• INPUT DATA:
====================

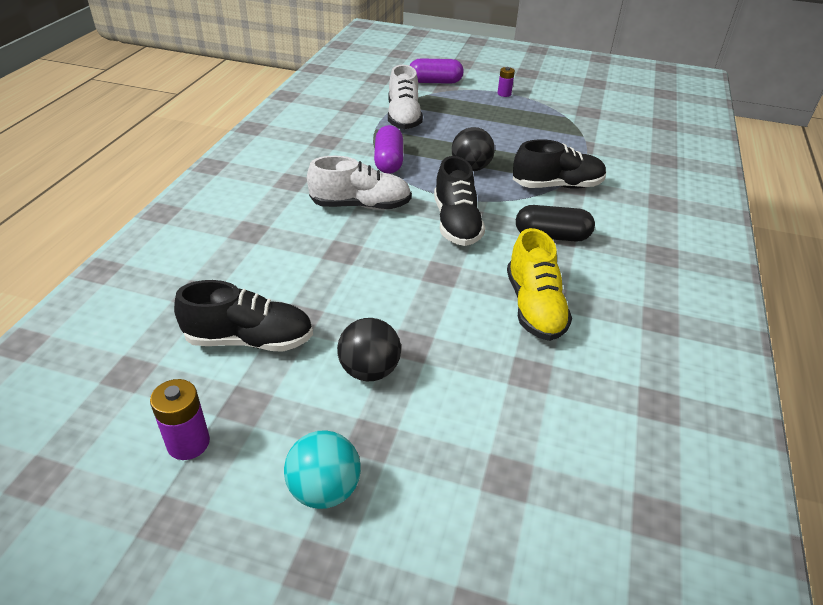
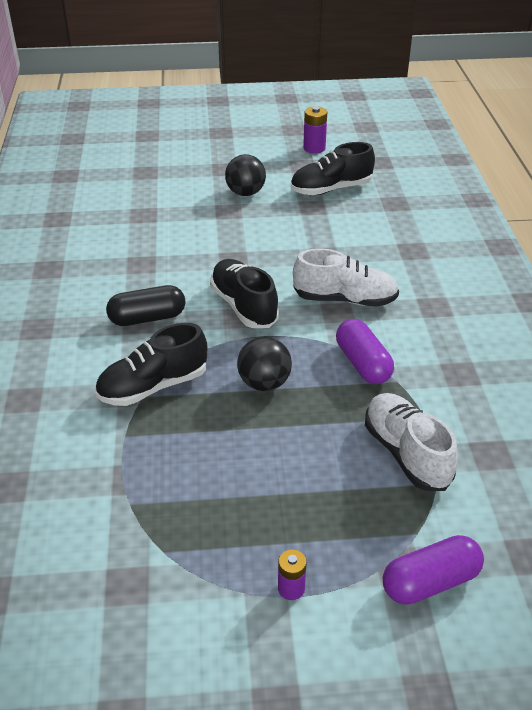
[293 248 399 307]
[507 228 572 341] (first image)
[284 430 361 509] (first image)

====================

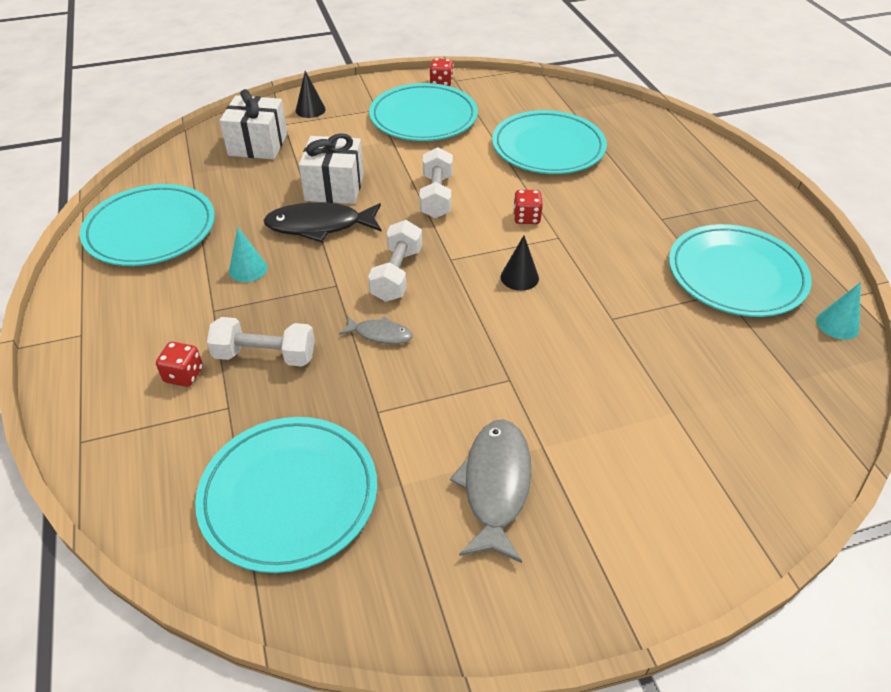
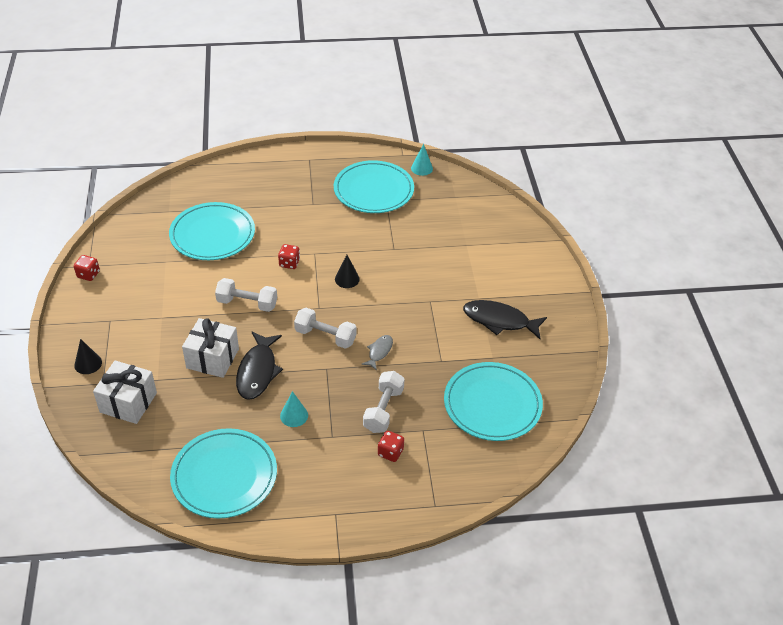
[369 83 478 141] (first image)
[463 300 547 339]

====================

• DESCRIPTION OF THE TASK: Going down the listing above, begin printing at the line with "[293 248 399 307]" and finish with the line with "[284 430 361 509] (first image)", exactly as they appear.

• RESULT OF THIS EXERCISE:
[293 248 399 307]
[507 228 572 341] (first image)
[284 430 361 509] (first image)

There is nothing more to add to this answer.